◆ Source records
== Segment start ==
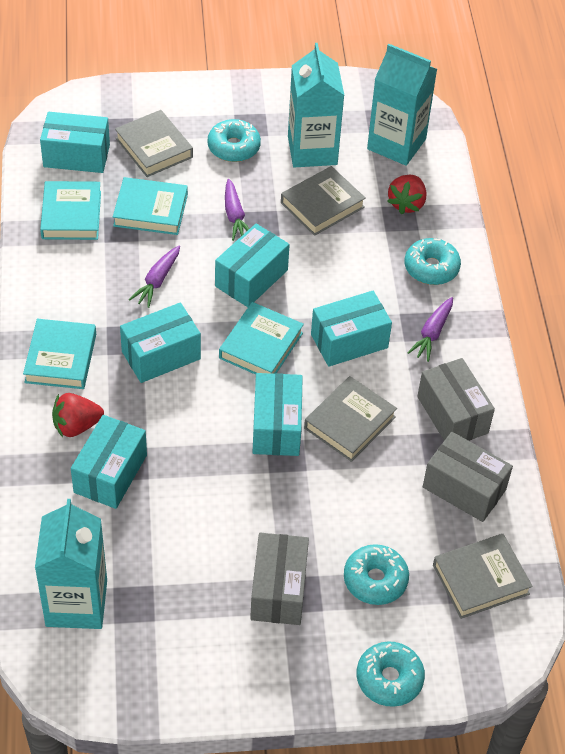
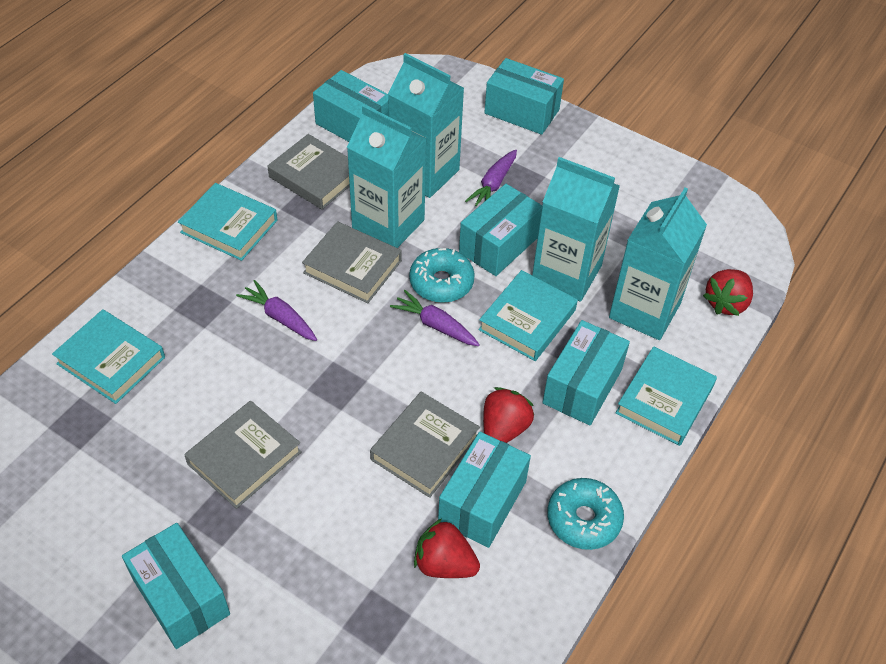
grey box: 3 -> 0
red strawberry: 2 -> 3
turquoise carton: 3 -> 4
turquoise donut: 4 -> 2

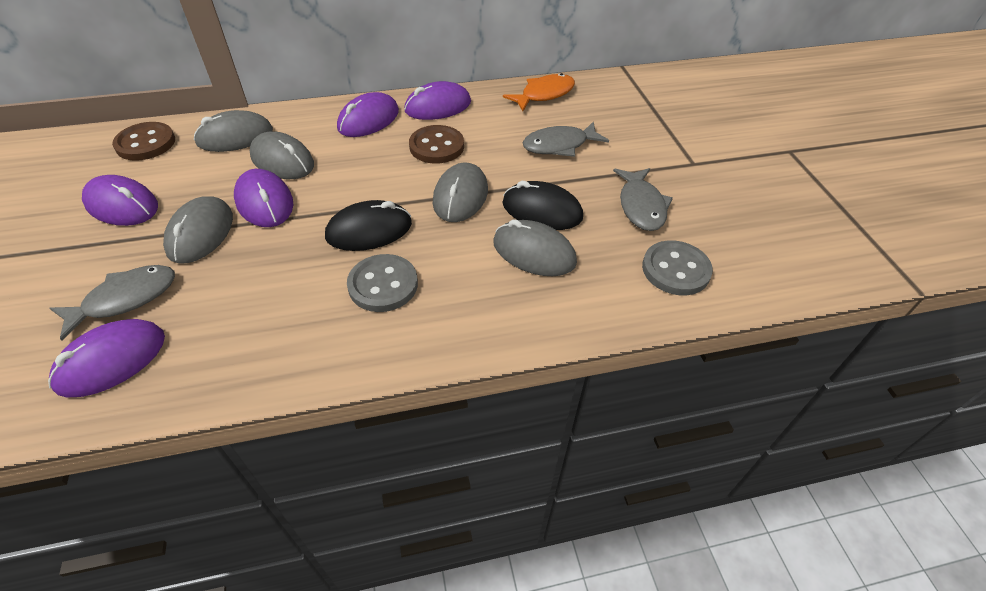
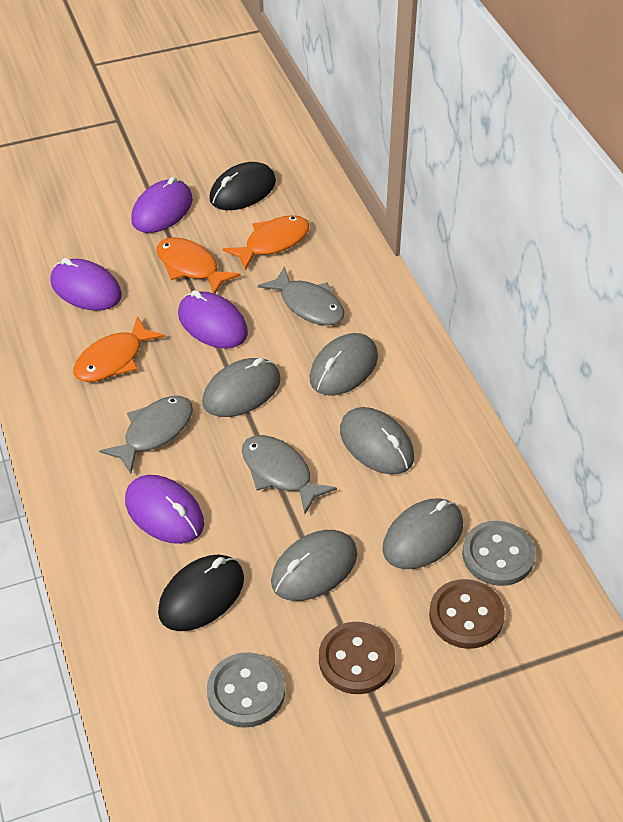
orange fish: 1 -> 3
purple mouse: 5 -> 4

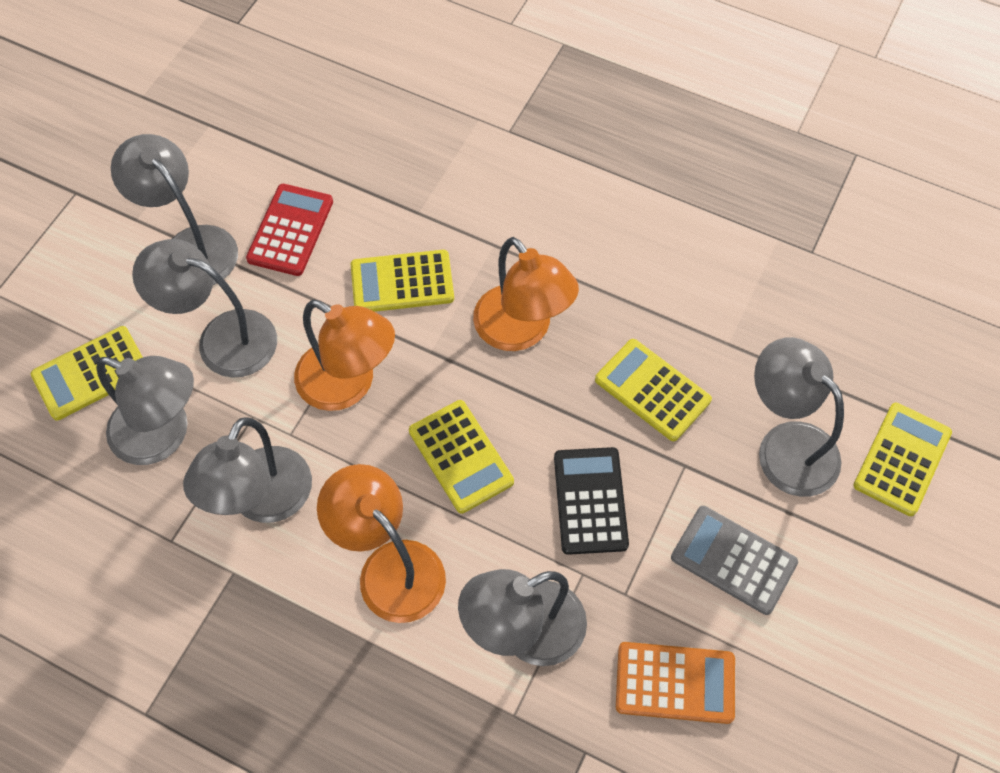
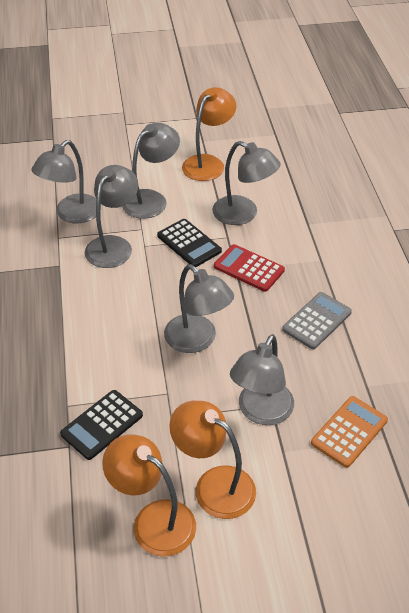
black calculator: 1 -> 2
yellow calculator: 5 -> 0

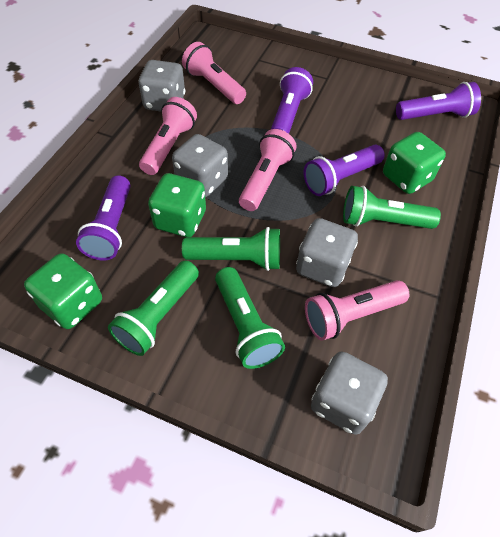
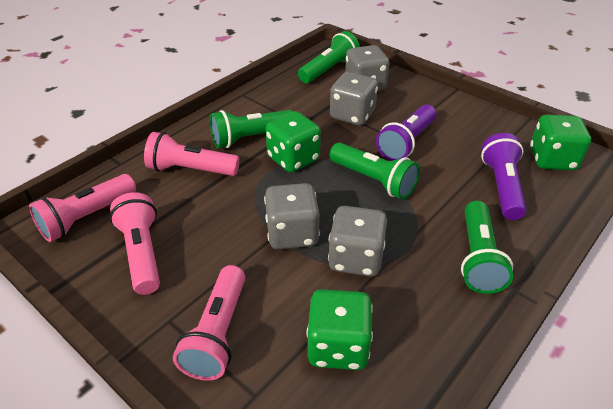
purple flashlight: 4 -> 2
== Segment end ==
== Segment start ==
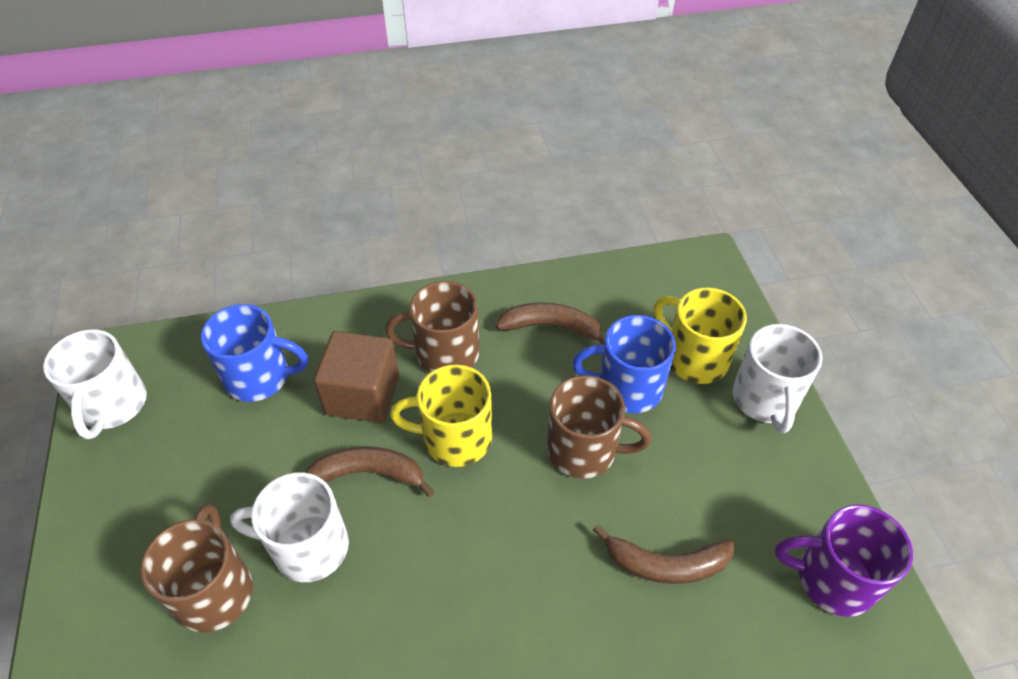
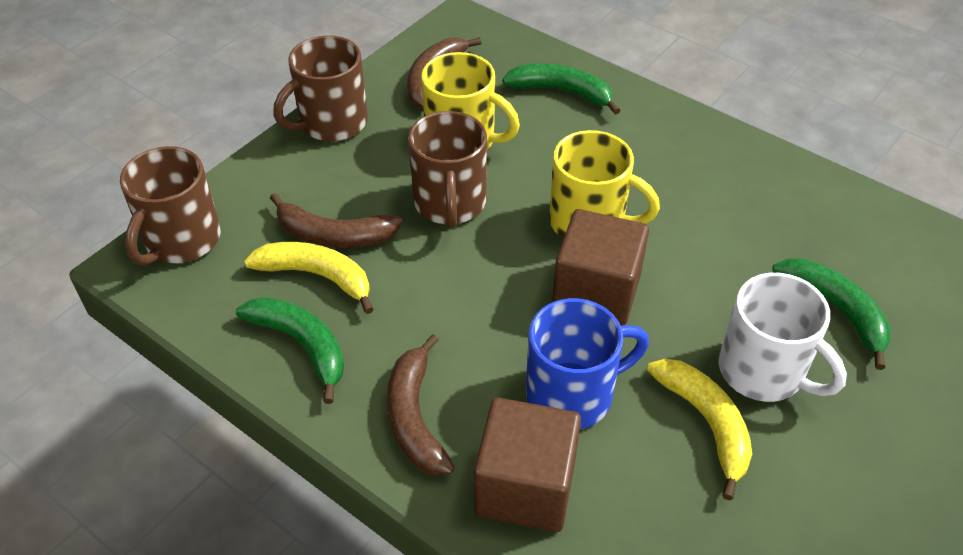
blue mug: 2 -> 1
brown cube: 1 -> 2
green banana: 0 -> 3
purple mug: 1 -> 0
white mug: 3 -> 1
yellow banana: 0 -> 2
== Segment end ==
== Segment start ==
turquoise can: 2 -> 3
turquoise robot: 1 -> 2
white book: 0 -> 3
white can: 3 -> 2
== Segment end ==
◆ Goal of the exercise
Above this instruction are the records; retype exactly the lines from the one containing "turquoise can: 2 -> 3" up to and including the one containing "white can: 3 -> 2".

◆ Solved problem
turquoise can: 2 -> 3
turquoise robot: 1 -> 2
white book: 0 -> 3
white can: 3 -> 2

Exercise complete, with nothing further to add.